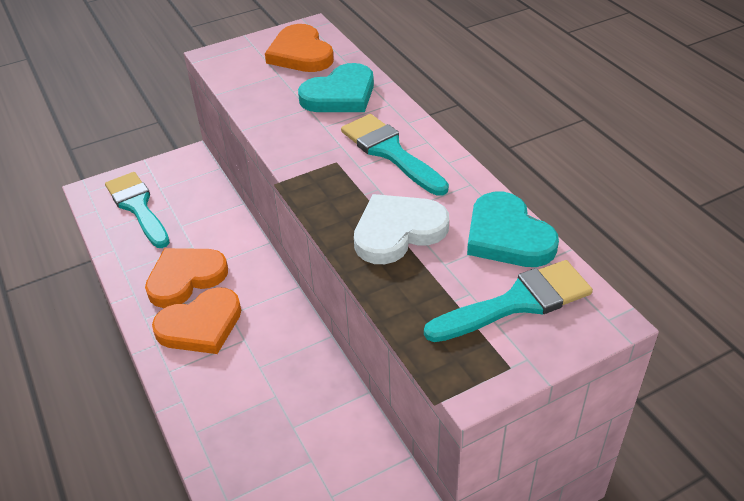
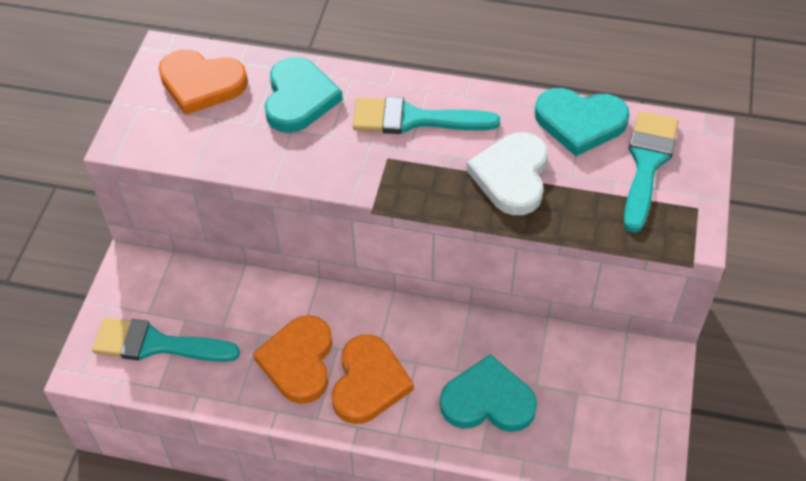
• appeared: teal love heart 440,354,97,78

* * *

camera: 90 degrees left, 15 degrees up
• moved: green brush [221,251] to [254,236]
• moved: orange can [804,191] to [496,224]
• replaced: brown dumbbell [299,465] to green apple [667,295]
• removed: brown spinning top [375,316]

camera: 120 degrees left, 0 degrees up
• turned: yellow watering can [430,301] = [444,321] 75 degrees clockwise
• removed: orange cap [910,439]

• **TRY IT**: From the line containing "camera: 90 degrees left, 15 degrees up" down to the line containing "green apple [667,295]" in the material above, reproduce every line exactly, including the two end lines.

• **THE ANSWER**:
camera: 90 degrees left, 15 degrees up
• moved: green brush [221,251] to [254,236]
• moved: orange can [804,191] to [496,224]
• replaced: brown dumbbell [299,465] to green apple [667,295]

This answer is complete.